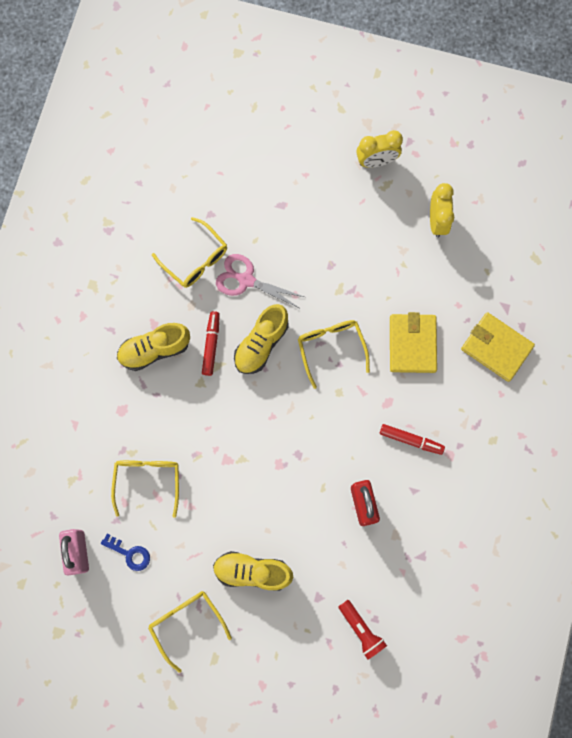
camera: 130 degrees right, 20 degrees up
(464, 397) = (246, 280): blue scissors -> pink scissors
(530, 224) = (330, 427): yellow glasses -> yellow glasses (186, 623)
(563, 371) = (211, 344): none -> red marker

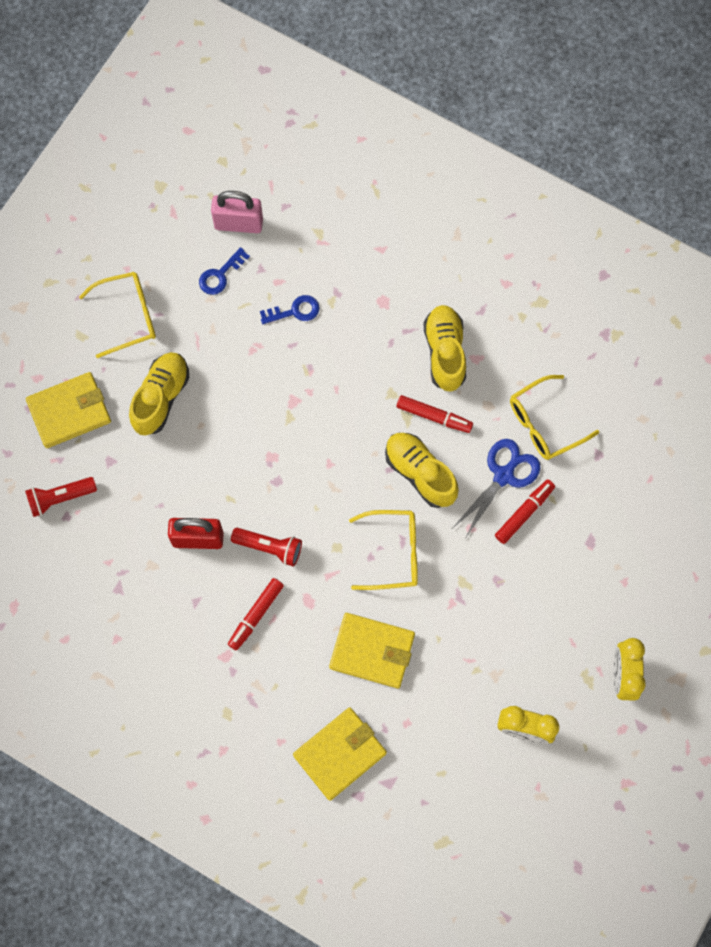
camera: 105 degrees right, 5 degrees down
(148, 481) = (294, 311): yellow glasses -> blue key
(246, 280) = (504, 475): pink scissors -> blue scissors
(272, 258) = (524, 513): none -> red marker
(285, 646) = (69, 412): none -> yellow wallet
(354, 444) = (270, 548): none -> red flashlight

_____

Exercise requirements. Give back the data verbatim. The pictures are not part of the copy.

Expected answer.
camera: 130 degrees right, 20 degrees up
(464, 397) = (246, 280): blue scissors -> pink scissors
(530, 224) = (330, 427): yellow glasses -> yellow glasses (186, 623)
(563, 371) = (211, 344): none -> red marker

camera: 105 degrees right, 5 degrees down
(148, 481) = (294, 311): yellow glasses -> blue key
(246, 280) = (504, 475): pink scissors -> blue scissors
(272, 258) = (524, 513): none -> red marker
(285, 646) = (69, 412): none -> yellow wallet
(354, 444) = (270, 548): none -> red flashlight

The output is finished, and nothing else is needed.